Data records:
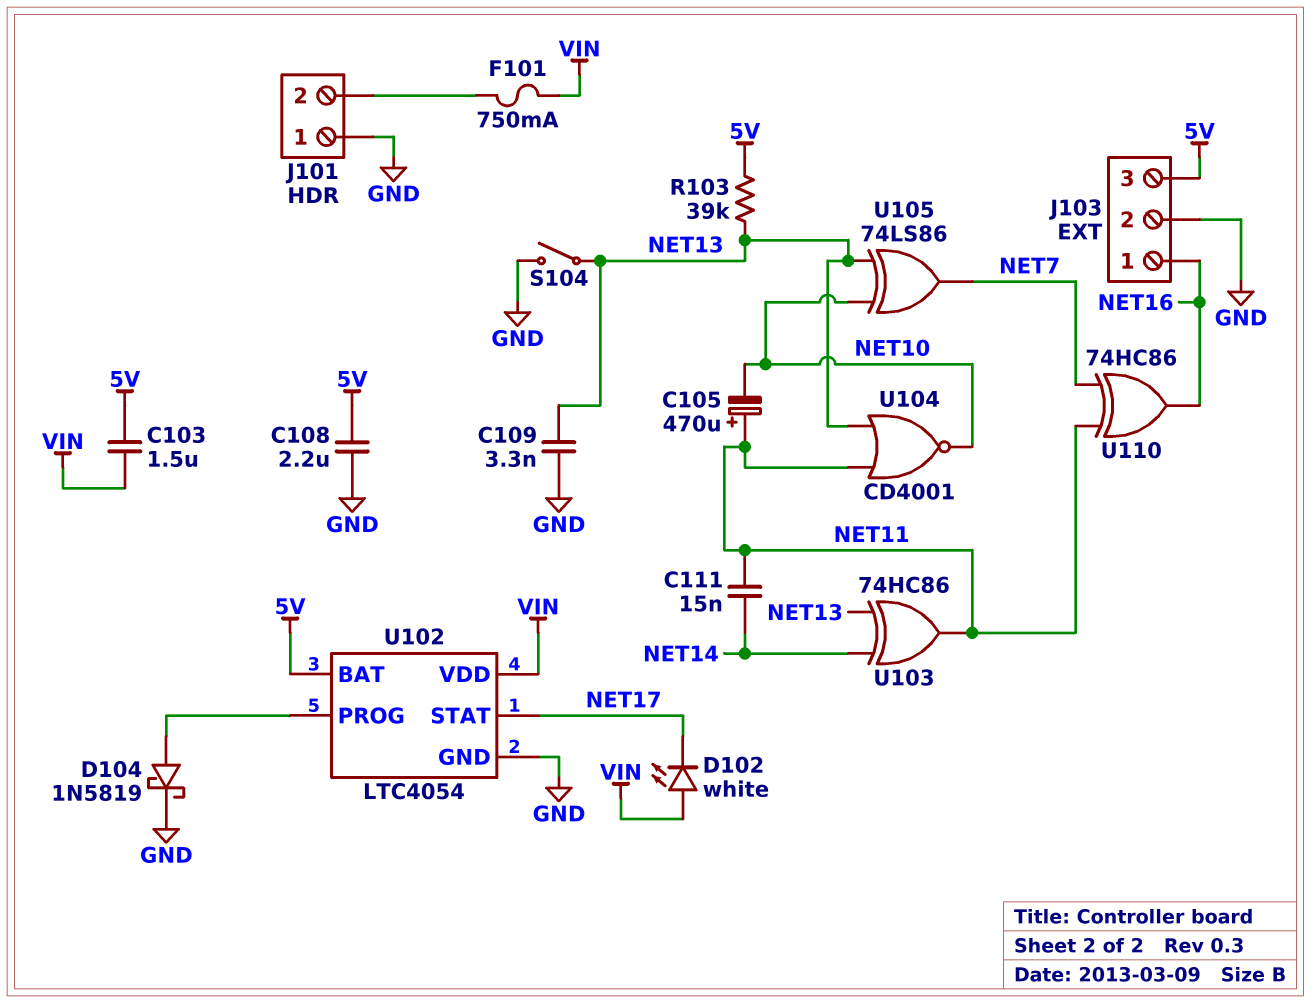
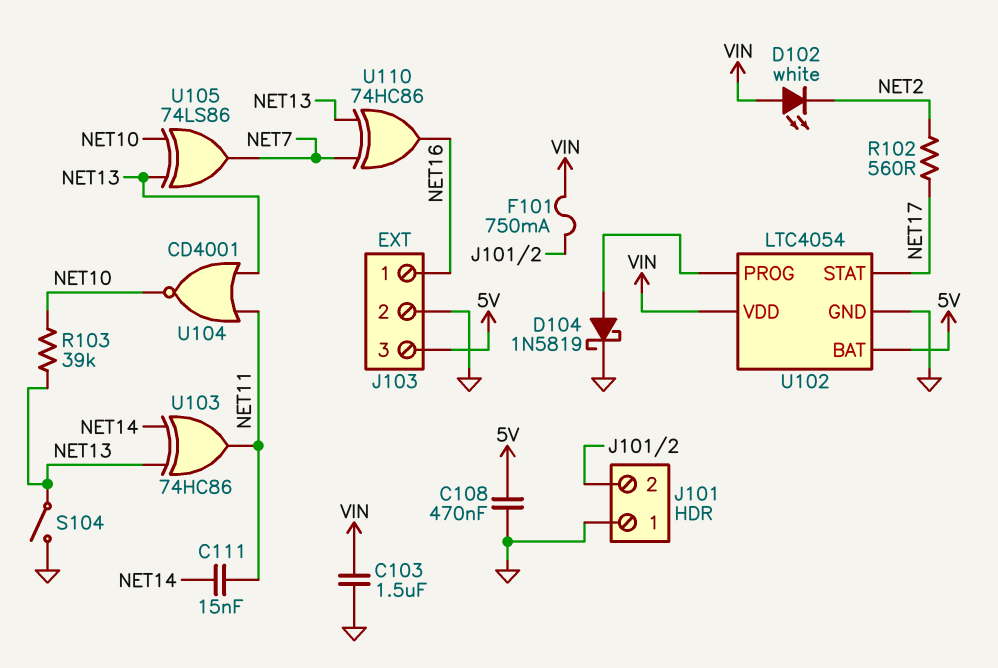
C103: 1.5uF (5V, VIN) -> 1.5uF (GND, VIN)
C105: 470uF (plus NET11, minus NET10) -> none
C108: 2.2uF (5V, GND) -> 470nF (5V, GND)
C109: 3.3nF (GND, NET13) -> none
D102: LED white (A VIN, K NET17) -> LED white (A VIN, K NET2)
R102: none -> 560 (NET2, NET17)
R103: 39k (5V, NET13) -> 39k (NET10, NET13)
U110: XOR 74HC86 (in NET7, in NET11, out NET16) -> XOR 74HC86 (in NET7, in NET13, out NET16)

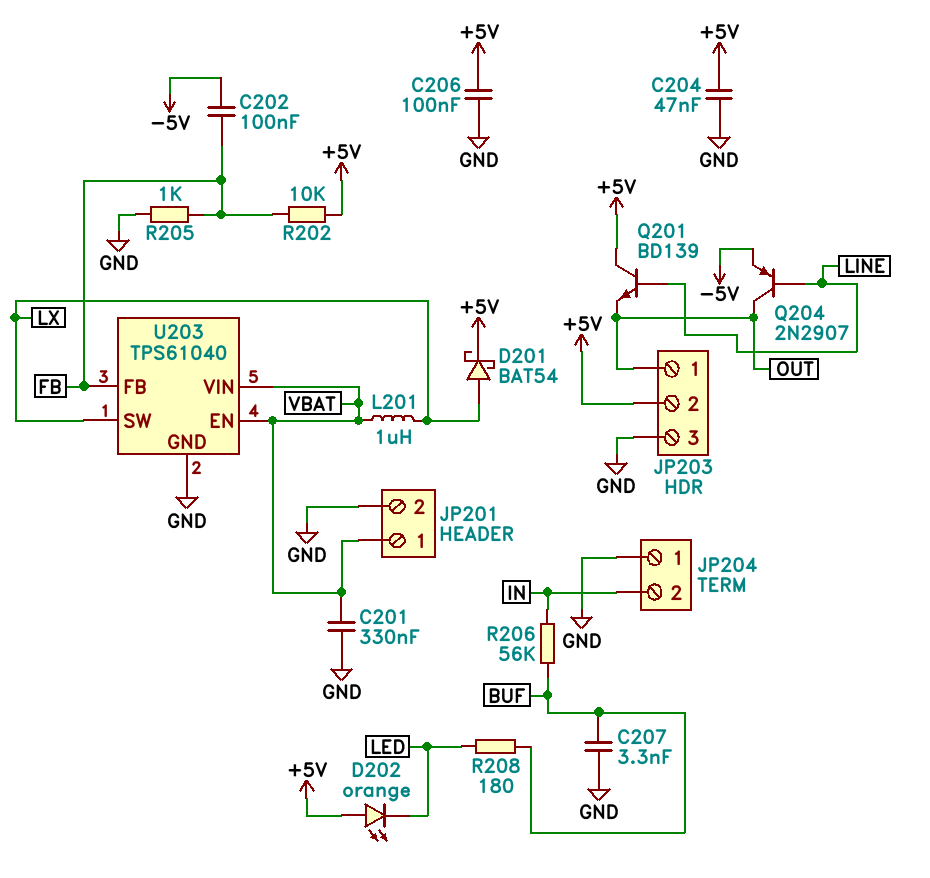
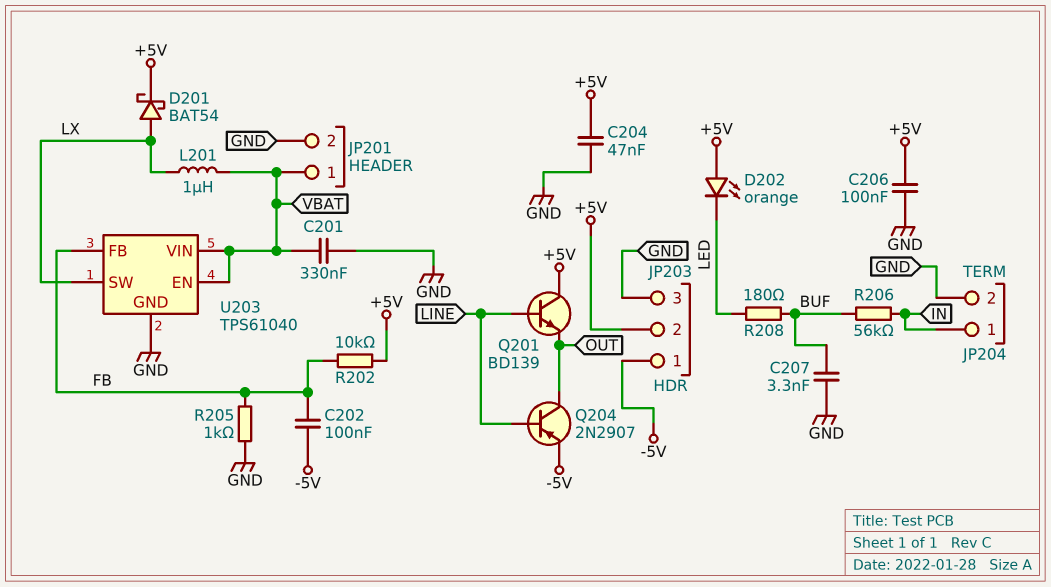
JP203 pin 1: OUT -> -5V
JP204 pin 1: GND -> IN
JP204 pin 2: IN -> GND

Your task
Beginning with the line that has "C105: 470uF (plus NET11, minus NET10) -> none" and ending with the line that has "R103: 39k (5V, NET13) -> 39k (NET10, NET13)", set down the lines above exactly and include no others.

Task output
C105: 470uF (plus NET11, minus NET10) -> none
C108: 2.2uF (5V, GND) -> 470nF (5V, GND)
C109: 3.3nF (GND, NET13) -> none
D102: LED white (A VIN, K NET17) -> LED white (A VIN, K NET2)
R102: none -> 560 (NET2, NET17)
R103: 39k (5V, NET13) -> 39k (NET10, NET13)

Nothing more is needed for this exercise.